# WORK INSTRUCTIONS
Scan the records below for the line containing "Find regions matching 'stroma'." and the line containing "Return results in". Copy both, plus every line between, exactly.

# GIVEN DATA
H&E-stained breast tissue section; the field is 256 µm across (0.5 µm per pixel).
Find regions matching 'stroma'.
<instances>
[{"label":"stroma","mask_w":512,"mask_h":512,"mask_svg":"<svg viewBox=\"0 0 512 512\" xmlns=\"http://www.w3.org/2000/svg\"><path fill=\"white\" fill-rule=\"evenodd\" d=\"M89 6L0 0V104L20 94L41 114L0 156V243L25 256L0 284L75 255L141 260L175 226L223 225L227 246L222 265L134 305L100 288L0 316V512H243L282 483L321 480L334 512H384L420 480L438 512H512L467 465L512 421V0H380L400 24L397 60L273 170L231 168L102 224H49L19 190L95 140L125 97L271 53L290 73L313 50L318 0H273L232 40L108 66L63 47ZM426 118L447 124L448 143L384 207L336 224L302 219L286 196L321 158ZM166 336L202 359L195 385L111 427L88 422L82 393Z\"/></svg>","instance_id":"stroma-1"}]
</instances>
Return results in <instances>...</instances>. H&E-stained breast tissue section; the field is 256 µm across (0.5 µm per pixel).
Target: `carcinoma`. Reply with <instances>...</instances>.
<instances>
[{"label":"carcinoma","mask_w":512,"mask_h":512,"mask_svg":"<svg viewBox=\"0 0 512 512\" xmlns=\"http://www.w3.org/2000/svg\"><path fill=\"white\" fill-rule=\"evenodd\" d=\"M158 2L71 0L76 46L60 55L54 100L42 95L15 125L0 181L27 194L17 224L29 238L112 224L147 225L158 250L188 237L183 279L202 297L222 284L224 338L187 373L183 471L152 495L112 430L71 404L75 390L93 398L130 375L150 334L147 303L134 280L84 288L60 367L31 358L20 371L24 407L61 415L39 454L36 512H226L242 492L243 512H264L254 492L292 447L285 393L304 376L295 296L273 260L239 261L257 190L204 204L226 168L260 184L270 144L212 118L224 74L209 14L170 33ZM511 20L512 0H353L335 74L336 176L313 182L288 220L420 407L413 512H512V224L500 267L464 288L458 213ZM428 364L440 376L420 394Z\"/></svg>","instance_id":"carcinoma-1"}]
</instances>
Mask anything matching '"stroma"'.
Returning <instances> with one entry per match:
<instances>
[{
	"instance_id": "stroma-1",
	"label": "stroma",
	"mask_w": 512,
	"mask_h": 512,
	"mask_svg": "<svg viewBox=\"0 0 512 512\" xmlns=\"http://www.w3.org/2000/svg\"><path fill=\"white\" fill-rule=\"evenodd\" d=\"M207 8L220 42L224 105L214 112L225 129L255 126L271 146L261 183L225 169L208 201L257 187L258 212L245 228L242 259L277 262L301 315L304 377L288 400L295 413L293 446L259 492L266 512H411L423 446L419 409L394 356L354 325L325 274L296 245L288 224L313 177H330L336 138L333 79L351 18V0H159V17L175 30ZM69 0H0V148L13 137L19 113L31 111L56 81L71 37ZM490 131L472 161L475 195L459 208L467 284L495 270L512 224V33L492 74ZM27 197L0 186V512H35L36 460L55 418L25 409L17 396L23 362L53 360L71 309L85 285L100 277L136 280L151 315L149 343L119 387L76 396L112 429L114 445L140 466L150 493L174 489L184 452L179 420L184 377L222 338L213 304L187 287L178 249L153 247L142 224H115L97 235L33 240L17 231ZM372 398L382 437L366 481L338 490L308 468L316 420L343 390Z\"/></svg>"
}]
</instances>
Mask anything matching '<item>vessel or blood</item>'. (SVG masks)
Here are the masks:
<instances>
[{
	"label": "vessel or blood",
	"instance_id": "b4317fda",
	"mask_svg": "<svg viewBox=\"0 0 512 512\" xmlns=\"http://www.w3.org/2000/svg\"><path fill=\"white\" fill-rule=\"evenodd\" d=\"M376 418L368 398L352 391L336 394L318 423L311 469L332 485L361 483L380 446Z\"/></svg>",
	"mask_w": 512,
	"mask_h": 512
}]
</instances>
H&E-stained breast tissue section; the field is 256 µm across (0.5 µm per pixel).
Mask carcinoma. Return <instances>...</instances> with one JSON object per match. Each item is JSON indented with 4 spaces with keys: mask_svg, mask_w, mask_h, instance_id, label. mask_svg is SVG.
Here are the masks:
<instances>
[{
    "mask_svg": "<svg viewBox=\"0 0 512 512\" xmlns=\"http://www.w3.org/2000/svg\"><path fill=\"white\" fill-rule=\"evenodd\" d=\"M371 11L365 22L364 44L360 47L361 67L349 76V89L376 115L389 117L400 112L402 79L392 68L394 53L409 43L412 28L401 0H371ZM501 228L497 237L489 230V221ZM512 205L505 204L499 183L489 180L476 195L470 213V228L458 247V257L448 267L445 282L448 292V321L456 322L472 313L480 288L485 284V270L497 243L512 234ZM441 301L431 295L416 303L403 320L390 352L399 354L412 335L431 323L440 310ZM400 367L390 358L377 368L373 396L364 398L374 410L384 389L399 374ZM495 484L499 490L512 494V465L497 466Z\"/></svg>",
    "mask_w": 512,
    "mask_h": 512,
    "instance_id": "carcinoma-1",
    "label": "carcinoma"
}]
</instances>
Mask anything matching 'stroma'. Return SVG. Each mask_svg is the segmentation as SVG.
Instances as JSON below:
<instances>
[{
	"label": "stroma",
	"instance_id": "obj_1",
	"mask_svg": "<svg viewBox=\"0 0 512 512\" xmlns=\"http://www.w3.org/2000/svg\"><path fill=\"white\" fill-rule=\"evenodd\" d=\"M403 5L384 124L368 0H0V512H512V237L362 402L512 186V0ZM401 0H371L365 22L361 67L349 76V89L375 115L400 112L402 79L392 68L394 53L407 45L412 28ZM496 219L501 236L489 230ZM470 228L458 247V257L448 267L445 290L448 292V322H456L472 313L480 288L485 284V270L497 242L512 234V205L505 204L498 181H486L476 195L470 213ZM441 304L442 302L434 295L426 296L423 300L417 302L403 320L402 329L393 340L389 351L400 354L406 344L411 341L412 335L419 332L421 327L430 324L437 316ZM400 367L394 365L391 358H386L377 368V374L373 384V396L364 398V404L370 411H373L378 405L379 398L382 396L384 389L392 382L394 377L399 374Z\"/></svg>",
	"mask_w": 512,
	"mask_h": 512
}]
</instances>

==

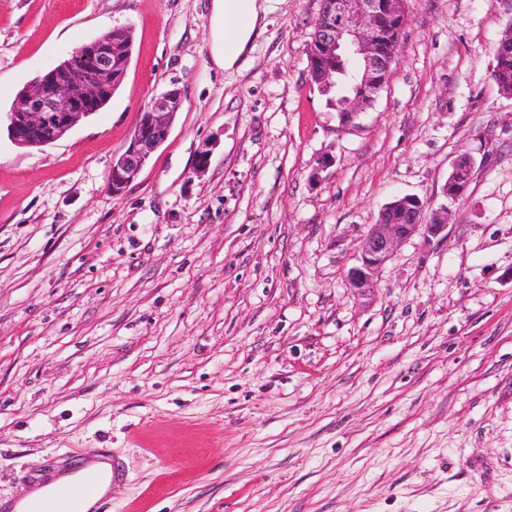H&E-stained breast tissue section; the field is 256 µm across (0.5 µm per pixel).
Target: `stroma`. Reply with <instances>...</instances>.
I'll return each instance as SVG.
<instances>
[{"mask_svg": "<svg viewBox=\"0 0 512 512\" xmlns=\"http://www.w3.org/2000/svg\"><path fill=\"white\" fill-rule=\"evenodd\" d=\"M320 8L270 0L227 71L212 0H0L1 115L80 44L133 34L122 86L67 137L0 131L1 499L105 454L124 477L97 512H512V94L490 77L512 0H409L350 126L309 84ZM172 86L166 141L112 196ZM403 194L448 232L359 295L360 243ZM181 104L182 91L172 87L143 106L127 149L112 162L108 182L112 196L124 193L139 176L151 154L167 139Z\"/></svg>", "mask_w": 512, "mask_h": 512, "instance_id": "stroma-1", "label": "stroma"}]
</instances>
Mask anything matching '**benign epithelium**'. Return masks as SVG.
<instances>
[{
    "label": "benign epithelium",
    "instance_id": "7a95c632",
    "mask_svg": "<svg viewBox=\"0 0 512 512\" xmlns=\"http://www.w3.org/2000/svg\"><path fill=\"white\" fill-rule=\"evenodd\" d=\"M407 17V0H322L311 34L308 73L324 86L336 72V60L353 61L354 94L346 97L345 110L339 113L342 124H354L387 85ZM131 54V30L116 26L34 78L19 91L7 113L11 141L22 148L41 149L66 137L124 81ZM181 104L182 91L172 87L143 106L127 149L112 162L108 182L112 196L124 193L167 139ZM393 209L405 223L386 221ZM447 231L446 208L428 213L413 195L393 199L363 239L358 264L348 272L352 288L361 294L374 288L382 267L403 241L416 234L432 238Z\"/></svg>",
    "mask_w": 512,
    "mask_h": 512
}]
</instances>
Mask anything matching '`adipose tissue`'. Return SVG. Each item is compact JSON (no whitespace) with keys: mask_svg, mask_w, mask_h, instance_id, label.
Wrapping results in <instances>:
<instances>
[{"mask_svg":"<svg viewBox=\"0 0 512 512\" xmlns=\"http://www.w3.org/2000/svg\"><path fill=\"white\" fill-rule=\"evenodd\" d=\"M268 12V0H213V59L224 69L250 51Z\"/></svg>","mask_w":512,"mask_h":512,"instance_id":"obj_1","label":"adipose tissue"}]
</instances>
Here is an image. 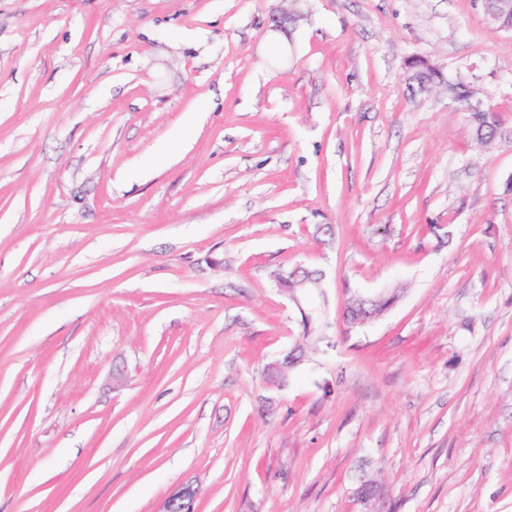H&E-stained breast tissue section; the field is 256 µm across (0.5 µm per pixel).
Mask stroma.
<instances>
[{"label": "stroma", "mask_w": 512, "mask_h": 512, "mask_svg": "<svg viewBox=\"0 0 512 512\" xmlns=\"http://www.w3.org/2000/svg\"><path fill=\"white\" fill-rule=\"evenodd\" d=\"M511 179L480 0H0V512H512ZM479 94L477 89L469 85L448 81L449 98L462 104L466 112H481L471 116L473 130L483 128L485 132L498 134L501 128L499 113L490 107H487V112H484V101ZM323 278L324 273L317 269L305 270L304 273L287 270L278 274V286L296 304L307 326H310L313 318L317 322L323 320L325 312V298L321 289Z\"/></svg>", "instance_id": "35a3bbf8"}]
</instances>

# SOLUTION FOR THIS PROBLEM
Find regions matching 'stroma'.
<instances>
[{"label":"stroma","mask_w":512,"mask_h":512,"mask_svg":"<svg viewBox=\"0 0 512 512\" xmlns=\"http://www.w3.org/2000/svg\"><path fill=\"white\" fill-rule=\"evenodd\" d=\"M89 6L0 0V104L20 94L41 114L0 156V243L25 256L0 284L75 255L141 260L175 226L223 225L227 246L222 265L134 305L100 288L0 316V512H243L282 483L321 480L334 512H384L420 480L438 512H512L467 465L512 421V0H380L400 24L397 60L273 170L231 168L102 224H49L19 190L95 140L125 97L271 53L290 73L313 50L318 0H273L232 40L108 66L63 47ZM426 118L447 124L448 143L384 207L336 224L302 219L286 196L321 158ZM166 336L202 359L195 385L111 427L88 422L82 393Z\"/></svg>","instance_id":"stroma-1"}]
</instances>
Return results in <instances>...</instances>. H&E-stained breast tissue section; the field is 256 µm across (0.5 µm per pixel).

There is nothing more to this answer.